EXERCISE: For the string "cone", search the entries below and copy every line where it appears.

SOURCE MATERIAL:
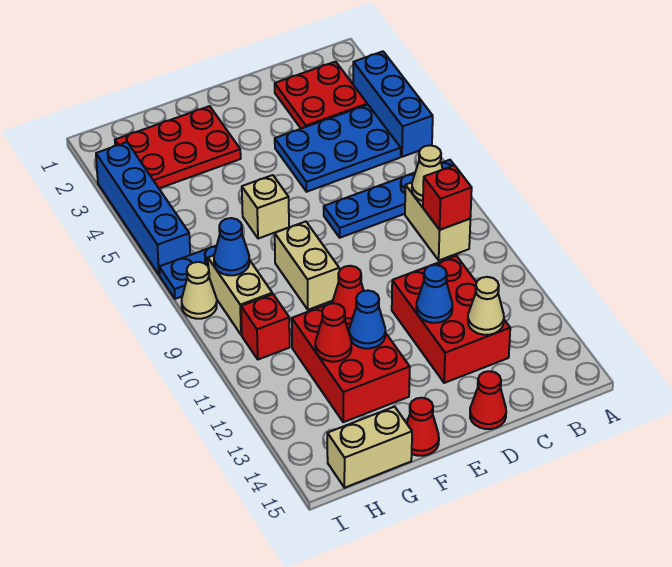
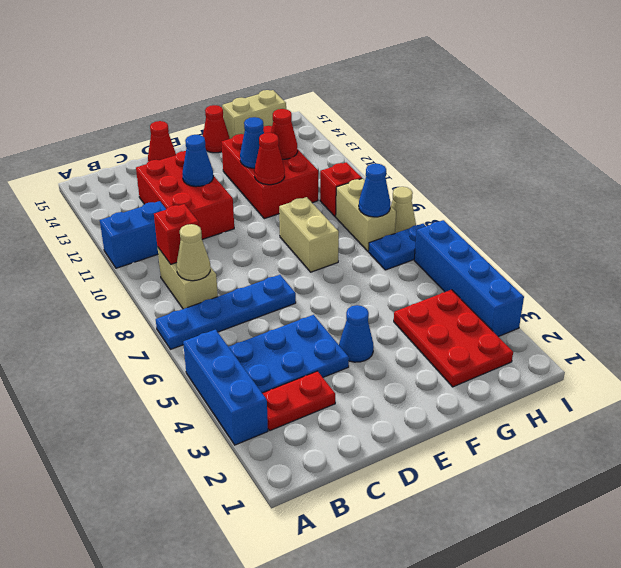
none -> blue brick A11:B11 level 1
red plate B2:C3 level 1 -> red plate B3:C3 level 1
tan cone C13 level 2 -> none
none -> blue cone E4 level 1
red plate F2:H3 level 1 -> red plate G2:H4 level 1
tan brick F6 level 1 -> none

EXERCISE RESULT:
tan cone C13 level 2 -> none
none -> blue cone E4 level 1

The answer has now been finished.